Segment Start: Data section

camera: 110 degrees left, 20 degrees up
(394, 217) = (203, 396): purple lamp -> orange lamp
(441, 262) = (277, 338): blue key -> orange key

Segment End: Data section
Segment Start: Data section

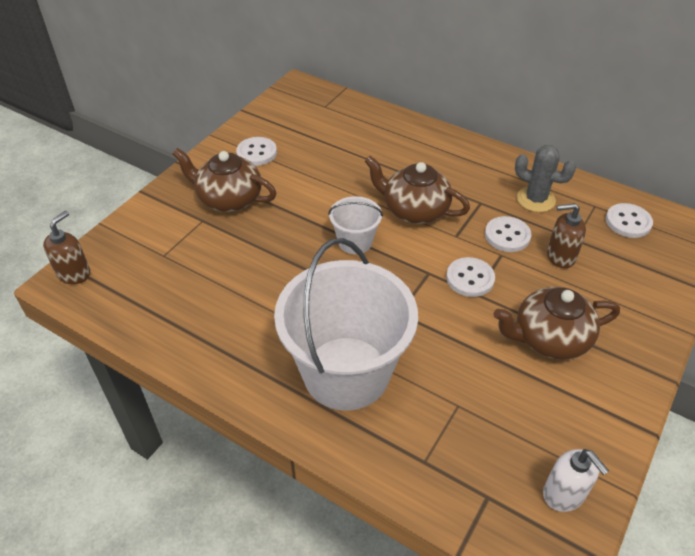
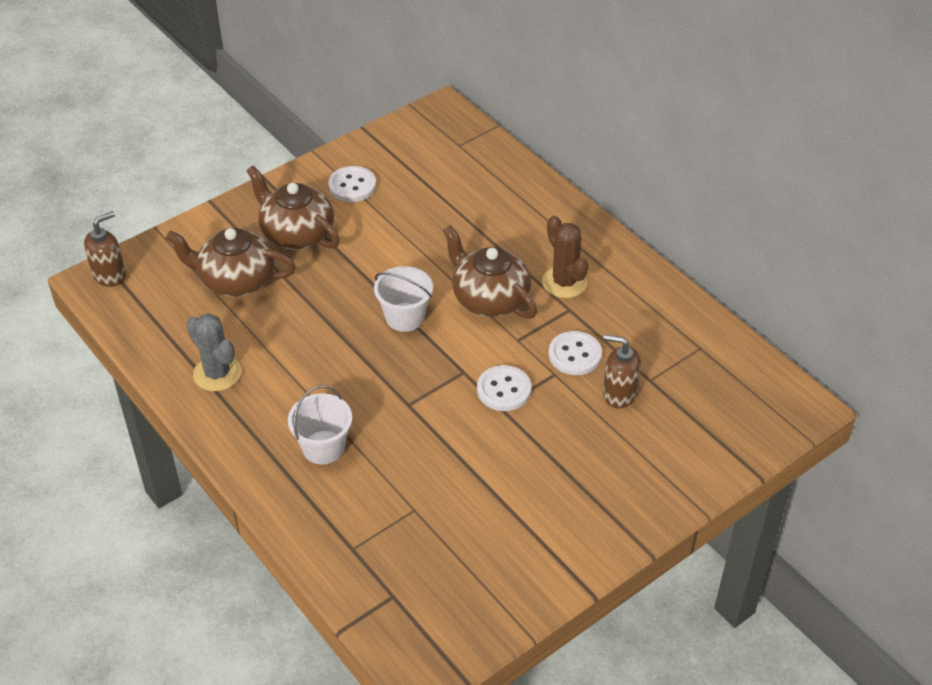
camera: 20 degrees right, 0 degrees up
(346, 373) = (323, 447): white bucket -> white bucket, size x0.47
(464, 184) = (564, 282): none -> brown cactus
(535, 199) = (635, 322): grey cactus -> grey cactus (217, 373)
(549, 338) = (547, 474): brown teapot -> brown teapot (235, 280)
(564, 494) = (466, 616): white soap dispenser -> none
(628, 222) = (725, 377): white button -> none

Segment End: Data section

▶ [Work instruction]
The string to find is "white"; copy every line of the listing that has it.

▶ [Solution below]
(346, 373) = (323, 447): white bucket -> white bucket, size x0.47
(564, 494) = (466, 616): white soap dispenser -> none
(628, 222) = (725, 377): white button -> none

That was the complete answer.